** Opening Records supplied block **

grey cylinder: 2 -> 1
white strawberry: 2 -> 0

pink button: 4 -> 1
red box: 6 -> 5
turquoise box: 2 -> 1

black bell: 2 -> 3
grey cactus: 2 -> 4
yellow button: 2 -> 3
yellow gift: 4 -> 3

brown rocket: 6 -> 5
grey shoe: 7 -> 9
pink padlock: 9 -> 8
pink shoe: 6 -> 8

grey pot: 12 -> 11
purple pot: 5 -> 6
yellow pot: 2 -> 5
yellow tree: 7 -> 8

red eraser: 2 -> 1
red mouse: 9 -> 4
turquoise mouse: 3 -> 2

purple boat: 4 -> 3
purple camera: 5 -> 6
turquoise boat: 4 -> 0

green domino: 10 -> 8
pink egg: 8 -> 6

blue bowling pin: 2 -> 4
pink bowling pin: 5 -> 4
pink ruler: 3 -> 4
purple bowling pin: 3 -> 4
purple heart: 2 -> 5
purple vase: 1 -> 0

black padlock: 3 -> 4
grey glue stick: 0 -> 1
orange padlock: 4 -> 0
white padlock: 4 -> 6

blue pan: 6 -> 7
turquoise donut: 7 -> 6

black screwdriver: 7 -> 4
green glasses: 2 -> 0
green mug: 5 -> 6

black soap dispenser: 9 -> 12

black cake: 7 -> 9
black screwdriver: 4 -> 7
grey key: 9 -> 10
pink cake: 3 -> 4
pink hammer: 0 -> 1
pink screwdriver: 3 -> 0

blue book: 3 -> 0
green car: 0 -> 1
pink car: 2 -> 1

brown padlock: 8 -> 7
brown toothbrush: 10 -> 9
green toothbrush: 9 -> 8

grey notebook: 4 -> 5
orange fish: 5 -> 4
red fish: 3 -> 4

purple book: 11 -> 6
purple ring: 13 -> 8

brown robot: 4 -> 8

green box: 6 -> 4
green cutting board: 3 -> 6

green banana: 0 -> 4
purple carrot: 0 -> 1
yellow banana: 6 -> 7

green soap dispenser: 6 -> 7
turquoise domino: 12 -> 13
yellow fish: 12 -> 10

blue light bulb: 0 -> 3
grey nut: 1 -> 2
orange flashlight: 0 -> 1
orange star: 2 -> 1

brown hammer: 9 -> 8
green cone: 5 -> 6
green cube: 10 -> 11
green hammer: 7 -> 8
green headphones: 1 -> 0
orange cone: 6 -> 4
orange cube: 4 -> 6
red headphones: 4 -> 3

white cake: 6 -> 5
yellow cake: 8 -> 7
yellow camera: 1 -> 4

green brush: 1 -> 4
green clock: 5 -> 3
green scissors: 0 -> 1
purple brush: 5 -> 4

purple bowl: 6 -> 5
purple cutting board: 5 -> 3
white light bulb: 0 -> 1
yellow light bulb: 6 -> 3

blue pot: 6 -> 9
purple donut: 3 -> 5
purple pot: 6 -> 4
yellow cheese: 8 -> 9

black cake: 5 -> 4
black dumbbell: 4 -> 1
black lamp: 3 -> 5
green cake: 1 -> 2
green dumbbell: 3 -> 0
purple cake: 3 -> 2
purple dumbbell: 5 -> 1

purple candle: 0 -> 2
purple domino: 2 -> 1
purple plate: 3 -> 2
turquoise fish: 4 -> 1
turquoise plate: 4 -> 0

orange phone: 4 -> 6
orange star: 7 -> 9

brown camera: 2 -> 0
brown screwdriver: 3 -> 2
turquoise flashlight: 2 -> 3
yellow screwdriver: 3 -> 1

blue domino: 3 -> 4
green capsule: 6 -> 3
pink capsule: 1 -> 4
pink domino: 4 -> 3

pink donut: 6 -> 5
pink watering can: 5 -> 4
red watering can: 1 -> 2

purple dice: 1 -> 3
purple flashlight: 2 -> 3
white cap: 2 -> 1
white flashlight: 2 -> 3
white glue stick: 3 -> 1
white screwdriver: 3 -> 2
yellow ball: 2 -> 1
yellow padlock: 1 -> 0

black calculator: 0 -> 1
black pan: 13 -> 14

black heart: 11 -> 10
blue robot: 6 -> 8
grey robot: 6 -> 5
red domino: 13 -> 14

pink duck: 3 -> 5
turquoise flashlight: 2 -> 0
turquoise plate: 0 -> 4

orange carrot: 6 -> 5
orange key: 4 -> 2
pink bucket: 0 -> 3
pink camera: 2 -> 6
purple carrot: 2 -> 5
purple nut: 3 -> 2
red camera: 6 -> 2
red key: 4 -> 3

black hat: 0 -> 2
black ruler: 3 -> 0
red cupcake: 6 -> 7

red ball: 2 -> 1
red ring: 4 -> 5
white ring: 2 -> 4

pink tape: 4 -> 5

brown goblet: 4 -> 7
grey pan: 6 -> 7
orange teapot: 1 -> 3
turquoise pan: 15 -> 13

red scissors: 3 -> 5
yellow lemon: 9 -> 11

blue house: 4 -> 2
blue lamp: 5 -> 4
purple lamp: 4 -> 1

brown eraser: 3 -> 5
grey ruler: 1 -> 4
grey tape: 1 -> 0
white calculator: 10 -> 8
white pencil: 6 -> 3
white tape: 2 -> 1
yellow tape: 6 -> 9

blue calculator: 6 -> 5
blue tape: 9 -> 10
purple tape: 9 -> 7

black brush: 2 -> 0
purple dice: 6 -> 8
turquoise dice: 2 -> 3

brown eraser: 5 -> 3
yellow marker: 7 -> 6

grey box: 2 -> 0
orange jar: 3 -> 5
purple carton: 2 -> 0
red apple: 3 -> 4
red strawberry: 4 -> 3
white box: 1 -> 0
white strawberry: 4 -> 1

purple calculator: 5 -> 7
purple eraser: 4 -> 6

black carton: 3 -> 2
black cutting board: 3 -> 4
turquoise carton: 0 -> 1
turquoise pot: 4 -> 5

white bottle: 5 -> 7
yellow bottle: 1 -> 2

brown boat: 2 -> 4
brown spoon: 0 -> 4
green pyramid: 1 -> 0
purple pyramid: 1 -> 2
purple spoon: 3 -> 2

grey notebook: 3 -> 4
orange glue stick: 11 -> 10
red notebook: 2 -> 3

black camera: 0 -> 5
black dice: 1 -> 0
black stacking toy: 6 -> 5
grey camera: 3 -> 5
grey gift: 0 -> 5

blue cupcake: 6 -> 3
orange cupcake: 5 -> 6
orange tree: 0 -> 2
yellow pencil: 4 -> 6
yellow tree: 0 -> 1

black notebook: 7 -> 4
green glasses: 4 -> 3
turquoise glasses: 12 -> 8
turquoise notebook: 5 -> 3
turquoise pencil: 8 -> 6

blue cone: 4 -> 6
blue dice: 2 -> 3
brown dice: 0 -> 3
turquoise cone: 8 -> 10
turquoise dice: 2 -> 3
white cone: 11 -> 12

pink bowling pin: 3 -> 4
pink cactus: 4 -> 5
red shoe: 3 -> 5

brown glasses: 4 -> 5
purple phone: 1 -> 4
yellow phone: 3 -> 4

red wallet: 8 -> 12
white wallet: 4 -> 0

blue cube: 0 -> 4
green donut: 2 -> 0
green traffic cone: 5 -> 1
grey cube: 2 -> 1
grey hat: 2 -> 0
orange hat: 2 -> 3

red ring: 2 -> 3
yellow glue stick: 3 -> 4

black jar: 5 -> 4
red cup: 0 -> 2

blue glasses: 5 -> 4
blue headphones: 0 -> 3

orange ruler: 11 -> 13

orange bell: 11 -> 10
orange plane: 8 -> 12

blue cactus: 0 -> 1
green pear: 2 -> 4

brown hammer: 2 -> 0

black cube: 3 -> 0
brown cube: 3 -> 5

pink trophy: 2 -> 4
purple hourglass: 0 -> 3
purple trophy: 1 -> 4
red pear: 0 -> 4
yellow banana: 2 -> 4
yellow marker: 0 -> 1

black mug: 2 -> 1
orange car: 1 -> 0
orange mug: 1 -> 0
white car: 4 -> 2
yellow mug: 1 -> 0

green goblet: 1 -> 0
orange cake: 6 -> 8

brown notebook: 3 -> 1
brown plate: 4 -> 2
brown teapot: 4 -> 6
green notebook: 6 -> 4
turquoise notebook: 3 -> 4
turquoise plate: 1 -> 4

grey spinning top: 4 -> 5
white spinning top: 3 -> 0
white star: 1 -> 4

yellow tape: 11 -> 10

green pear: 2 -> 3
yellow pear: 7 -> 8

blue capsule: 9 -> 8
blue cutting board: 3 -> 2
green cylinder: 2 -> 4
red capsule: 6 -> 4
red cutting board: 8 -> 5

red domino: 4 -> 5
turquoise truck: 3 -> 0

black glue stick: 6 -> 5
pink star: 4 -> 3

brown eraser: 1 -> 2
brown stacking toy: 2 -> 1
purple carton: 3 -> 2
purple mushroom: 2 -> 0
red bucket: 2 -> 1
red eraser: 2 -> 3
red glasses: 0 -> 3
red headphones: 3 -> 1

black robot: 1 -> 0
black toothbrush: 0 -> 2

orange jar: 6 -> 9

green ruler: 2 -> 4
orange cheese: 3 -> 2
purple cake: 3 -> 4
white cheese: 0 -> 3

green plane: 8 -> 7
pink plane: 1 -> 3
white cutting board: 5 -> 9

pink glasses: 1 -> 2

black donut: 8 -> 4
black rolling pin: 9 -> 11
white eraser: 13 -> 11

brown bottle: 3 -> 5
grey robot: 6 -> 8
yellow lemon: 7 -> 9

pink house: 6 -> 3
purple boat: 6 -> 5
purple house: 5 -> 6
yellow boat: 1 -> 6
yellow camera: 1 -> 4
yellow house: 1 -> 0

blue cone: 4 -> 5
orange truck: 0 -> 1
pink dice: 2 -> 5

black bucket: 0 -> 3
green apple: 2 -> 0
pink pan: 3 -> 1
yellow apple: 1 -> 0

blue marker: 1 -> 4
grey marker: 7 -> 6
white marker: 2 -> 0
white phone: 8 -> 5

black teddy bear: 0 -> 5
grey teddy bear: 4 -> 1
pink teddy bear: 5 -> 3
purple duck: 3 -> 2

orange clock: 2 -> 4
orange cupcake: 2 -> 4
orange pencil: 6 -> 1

** Closing Records supplied block **

* About this exercise
Pull every line containing the string "cheese" out of the data above and copy it.

* Result for this task
yellow cheese: 8 -> 9
orange cheese: 3 -> 2
white cheese: 0 -> 3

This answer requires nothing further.